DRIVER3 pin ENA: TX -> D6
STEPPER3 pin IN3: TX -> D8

...

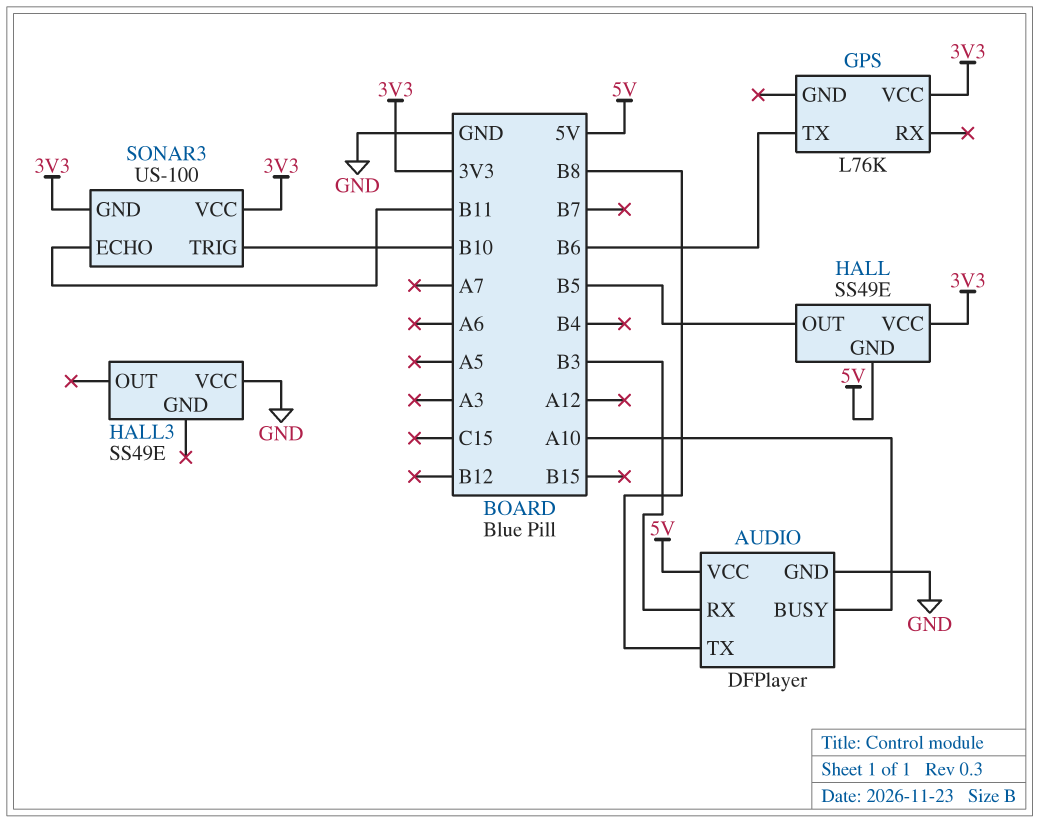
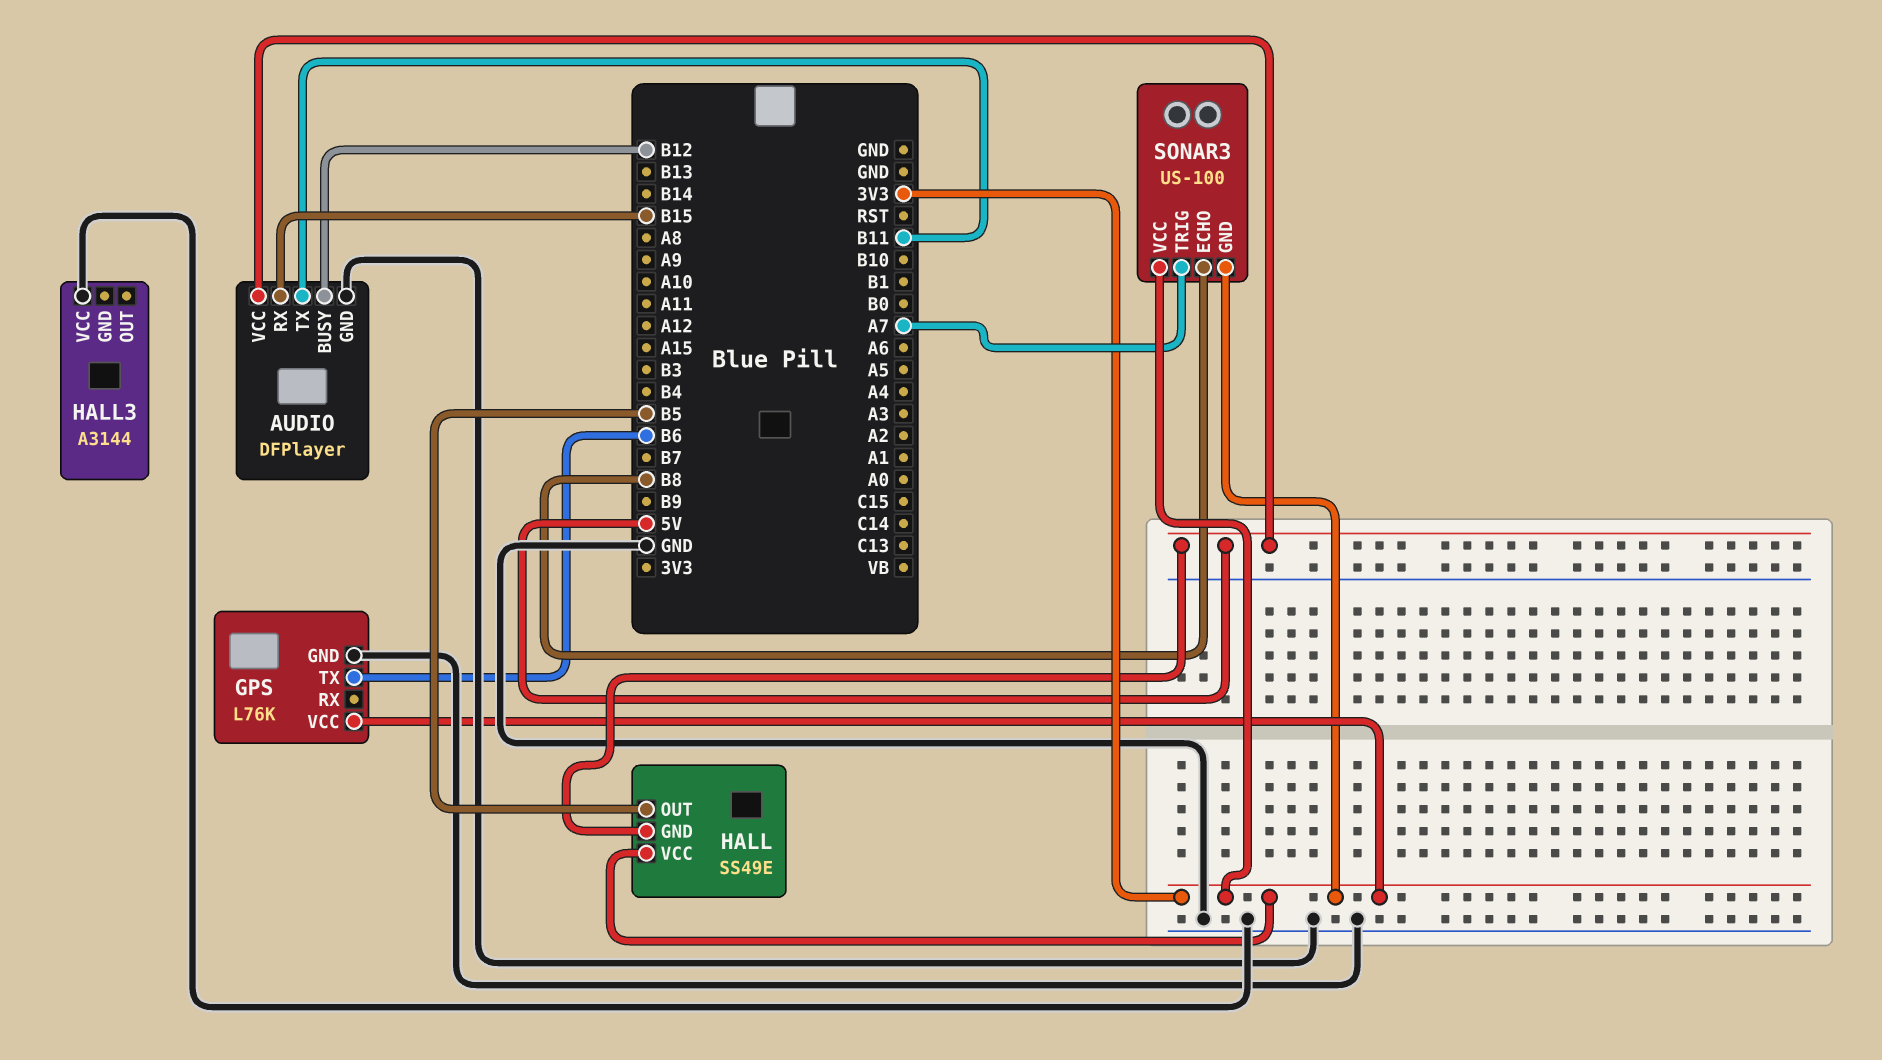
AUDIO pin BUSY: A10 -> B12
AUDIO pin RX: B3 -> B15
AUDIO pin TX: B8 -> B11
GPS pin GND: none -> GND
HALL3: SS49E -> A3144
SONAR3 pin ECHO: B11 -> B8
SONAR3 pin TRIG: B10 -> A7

• EXERCISE GOAL: Find "GPS pin GND: none -> GND" in the entries above and copy that whole line exactly, then each line after it through the line that contains "SONAR3 pin TRIG: B10 -> A7".

• OUTPUT OF THE EXERCISE:
GPS pin GND: none -> GND
HALL3: SS49E -> A3144
SONAR3 pin ECHO: B11 -> B8
SONAR3 pin TRIG: B10 -> A7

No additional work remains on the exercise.